▸ THE DATA:

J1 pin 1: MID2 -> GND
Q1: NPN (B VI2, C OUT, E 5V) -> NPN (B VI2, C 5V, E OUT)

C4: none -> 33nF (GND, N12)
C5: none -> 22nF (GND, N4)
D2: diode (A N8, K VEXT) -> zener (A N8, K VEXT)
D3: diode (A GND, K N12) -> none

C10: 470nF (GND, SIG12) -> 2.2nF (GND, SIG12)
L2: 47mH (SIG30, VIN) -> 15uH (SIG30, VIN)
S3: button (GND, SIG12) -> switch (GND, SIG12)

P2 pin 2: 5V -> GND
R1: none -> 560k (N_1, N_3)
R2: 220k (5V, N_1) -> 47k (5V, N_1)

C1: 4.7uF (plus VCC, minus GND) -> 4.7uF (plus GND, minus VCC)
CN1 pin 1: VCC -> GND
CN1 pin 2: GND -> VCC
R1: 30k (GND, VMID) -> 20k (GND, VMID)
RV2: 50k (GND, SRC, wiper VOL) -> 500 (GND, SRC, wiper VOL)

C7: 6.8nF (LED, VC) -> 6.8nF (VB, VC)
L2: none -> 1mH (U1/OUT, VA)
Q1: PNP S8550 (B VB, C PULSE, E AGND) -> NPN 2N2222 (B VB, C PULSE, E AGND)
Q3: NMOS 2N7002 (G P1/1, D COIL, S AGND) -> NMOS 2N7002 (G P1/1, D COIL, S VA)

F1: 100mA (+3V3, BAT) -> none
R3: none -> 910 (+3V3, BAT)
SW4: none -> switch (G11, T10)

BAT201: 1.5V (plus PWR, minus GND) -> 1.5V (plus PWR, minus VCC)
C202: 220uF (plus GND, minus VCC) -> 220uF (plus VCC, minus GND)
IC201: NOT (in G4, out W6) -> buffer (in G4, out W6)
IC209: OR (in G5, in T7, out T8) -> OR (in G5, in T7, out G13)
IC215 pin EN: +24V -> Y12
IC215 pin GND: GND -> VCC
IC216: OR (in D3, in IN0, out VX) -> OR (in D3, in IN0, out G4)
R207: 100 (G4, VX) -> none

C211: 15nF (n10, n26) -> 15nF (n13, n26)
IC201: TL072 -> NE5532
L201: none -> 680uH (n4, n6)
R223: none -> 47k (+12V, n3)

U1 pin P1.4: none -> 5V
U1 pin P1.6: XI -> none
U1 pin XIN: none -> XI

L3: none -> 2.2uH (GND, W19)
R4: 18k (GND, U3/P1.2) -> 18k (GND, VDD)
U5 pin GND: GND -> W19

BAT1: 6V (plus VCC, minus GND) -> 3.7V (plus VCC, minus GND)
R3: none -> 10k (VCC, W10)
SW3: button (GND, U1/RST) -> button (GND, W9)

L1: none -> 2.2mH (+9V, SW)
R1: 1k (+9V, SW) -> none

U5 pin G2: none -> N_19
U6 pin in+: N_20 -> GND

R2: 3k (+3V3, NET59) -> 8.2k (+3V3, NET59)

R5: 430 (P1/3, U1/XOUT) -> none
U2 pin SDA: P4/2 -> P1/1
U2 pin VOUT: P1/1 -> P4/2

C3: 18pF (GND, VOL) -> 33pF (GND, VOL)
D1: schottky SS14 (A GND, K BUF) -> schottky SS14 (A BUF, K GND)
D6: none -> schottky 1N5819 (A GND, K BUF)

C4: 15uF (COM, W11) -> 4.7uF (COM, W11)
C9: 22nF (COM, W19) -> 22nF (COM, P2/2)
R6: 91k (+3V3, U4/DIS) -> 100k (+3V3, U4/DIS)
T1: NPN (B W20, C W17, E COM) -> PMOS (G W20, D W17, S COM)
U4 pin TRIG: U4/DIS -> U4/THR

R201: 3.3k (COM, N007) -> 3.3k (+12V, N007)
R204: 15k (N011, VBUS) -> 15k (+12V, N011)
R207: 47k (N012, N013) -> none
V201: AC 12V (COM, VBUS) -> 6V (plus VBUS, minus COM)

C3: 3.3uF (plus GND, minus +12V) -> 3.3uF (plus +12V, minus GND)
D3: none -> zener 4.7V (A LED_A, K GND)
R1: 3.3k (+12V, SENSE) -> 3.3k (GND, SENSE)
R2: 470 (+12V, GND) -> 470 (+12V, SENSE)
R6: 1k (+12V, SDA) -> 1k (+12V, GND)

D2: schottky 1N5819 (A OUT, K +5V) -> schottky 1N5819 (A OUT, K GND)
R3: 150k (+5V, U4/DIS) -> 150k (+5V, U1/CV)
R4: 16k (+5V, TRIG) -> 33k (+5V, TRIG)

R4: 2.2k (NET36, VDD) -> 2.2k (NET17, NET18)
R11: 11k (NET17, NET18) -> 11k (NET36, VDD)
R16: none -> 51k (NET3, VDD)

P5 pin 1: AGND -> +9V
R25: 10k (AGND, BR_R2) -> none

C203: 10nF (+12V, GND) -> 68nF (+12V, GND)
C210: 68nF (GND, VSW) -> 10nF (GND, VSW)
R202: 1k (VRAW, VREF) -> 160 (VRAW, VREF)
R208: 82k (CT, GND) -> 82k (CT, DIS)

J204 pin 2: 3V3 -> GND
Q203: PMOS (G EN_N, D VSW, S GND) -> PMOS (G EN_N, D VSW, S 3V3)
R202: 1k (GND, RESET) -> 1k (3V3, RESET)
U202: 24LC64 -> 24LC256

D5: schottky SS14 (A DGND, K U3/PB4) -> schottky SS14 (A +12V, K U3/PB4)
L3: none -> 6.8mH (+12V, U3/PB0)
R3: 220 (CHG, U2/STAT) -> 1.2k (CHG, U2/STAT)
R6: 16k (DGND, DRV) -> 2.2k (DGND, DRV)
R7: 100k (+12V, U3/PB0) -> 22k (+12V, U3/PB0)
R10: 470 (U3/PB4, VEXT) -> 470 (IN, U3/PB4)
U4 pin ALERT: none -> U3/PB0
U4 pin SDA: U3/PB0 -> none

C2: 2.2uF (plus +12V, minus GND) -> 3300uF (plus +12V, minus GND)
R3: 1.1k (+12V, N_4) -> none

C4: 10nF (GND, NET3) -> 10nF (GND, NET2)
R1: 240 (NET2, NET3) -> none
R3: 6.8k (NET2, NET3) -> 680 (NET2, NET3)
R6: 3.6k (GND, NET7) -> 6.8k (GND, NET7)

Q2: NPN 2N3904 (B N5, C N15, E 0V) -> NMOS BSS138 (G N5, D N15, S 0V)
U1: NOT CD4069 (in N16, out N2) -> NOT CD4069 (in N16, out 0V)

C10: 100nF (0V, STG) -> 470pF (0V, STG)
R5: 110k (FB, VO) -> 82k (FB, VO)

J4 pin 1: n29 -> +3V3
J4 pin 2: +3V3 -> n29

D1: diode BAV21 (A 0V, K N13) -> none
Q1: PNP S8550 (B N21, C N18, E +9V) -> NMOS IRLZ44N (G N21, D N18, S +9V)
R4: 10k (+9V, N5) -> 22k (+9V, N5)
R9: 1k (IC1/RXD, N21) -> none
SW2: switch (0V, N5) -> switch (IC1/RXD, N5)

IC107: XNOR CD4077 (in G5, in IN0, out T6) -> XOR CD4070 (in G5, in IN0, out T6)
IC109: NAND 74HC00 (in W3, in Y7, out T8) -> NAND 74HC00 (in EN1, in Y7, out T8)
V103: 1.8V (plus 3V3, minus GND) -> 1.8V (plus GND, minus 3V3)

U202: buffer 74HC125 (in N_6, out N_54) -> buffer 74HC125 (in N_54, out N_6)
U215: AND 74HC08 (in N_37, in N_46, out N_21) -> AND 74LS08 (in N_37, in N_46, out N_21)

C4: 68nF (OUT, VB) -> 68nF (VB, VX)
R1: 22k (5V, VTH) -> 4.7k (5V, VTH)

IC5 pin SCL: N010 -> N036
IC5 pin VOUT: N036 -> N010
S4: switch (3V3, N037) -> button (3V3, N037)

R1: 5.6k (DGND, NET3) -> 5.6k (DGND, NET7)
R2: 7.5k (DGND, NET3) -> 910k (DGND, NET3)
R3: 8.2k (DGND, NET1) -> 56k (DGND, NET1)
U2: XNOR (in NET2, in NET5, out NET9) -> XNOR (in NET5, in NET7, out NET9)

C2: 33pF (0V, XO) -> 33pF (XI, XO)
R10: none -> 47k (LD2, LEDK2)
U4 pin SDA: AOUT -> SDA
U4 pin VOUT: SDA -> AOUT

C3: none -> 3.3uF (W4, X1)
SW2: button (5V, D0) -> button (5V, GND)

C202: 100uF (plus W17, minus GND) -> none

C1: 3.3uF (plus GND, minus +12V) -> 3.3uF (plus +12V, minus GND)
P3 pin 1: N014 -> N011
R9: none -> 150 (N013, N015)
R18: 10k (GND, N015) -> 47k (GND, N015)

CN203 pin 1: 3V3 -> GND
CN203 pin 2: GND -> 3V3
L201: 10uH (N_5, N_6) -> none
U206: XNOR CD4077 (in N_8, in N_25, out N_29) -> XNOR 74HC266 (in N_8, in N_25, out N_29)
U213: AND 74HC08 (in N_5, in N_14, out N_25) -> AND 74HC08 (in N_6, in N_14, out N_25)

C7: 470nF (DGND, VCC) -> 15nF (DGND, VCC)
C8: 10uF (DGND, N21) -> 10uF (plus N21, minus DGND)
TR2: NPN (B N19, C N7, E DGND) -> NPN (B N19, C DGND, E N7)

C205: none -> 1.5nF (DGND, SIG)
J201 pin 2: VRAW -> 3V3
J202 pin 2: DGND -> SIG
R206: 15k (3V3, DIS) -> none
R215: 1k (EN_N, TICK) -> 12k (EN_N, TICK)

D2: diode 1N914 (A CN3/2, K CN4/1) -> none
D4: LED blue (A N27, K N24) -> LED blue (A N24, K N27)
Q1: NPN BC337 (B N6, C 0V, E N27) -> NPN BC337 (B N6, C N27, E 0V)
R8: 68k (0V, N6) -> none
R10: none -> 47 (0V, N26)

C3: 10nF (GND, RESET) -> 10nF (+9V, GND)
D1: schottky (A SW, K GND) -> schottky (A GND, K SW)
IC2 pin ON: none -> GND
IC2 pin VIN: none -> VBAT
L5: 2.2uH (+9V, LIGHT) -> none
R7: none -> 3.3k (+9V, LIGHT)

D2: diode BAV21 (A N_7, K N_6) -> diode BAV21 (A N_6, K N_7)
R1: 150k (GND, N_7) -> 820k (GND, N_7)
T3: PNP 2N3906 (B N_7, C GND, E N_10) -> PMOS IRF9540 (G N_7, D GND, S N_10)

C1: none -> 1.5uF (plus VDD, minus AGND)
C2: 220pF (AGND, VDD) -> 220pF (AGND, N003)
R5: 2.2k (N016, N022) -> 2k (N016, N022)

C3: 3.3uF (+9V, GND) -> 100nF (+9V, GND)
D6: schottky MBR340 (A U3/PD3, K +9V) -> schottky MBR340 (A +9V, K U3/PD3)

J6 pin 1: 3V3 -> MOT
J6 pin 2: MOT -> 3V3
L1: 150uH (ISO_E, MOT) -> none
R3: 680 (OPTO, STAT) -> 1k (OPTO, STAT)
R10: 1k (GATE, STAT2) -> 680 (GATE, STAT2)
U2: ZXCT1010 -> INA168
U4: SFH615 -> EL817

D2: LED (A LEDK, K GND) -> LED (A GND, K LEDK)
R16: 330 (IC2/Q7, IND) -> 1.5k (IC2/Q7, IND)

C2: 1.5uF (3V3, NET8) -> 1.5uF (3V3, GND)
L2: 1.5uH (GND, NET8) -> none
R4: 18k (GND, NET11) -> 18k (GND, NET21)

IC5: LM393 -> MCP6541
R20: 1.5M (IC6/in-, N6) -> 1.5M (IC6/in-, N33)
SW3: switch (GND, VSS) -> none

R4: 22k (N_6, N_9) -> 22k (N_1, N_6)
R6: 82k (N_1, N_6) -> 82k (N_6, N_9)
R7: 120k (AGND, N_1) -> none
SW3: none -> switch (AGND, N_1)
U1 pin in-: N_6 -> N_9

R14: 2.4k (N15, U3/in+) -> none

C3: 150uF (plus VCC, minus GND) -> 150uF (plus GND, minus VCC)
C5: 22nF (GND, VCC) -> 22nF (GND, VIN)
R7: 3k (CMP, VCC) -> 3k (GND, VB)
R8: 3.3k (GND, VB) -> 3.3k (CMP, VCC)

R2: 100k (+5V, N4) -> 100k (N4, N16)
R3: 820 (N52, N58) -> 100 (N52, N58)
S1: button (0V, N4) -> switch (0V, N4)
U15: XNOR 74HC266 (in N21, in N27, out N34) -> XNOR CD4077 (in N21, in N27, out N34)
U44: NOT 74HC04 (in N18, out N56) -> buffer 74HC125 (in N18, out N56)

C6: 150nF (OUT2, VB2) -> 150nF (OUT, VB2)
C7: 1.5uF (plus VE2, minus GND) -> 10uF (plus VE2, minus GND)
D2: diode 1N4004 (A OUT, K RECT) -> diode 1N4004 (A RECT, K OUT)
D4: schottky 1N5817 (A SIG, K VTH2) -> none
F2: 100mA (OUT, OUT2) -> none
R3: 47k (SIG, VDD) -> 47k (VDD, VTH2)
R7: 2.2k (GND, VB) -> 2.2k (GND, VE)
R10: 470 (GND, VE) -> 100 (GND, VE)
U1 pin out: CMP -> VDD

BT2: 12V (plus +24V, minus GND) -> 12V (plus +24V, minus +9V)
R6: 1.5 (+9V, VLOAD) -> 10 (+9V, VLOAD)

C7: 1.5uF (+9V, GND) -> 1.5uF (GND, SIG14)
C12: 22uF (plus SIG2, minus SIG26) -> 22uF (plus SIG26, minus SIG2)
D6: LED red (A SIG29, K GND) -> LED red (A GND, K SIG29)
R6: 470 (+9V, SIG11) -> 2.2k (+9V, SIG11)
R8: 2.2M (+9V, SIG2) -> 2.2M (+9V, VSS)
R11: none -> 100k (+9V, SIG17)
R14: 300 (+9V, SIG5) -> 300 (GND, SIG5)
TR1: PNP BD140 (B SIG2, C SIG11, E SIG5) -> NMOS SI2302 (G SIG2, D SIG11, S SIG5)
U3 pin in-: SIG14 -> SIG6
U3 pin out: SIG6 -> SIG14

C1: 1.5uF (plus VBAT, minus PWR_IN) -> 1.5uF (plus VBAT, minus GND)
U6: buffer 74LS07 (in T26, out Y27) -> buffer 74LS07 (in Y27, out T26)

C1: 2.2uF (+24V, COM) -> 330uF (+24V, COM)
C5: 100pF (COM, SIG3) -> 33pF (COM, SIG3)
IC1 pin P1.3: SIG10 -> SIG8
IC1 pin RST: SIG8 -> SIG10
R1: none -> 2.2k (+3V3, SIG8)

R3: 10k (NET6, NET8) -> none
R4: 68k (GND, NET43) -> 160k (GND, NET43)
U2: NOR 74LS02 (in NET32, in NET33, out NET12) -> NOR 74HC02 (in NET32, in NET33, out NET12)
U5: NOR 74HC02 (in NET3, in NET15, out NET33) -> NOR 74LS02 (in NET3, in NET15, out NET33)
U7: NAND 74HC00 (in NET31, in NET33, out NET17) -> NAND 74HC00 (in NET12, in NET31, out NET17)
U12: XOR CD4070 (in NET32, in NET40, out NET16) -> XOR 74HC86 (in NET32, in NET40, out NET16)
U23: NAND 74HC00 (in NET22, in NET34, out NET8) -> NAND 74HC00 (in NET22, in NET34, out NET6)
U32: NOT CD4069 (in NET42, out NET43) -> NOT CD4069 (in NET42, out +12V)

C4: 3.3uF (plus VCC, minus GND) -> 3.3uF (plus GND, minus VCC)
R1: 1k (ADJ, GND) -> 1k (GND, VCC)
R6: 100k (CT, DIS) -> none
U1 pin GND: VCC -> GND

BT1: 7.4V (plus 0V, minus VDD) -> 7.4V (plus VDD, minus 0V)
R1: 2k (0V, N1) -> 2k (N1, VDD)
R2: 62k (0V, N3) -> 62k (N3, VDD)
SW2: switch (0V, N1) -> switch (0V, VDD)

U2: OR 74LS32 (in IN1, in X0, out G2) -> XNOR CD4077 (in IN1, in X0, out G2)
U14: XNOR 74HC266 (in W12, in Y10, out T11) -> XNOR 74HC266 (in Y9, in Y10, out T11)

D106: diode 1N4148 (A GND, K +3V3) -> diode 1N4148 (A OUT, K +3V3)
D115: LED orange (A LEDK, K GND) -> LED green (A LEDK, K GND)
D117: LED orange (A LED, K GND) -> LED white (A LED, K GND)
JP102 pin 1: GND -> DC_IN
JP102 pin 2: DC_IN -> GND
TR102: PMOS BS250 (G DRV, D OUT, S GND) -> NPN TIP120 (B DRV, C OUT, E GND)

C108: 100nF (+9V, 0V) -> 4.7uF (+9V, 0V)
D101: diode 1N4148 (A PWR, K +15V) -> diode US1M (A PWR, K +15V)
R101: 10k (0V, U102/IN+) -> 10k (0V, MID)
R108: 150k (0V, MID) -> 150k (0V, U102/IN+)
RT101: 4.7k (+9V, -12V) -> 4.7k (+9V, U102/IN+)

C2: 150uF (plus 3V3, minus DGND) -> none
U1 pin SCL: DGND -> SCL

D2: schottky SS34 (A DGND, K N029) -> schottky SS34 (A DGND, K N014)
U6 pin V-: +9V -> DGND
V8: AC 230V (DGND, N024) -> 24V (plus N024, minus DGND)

▸ TASK TO CARRY OUT: Each line of the material above that contains the word "buffer" counts once; report the total and nothing else.

▸ EXPECTED ANSWER: 4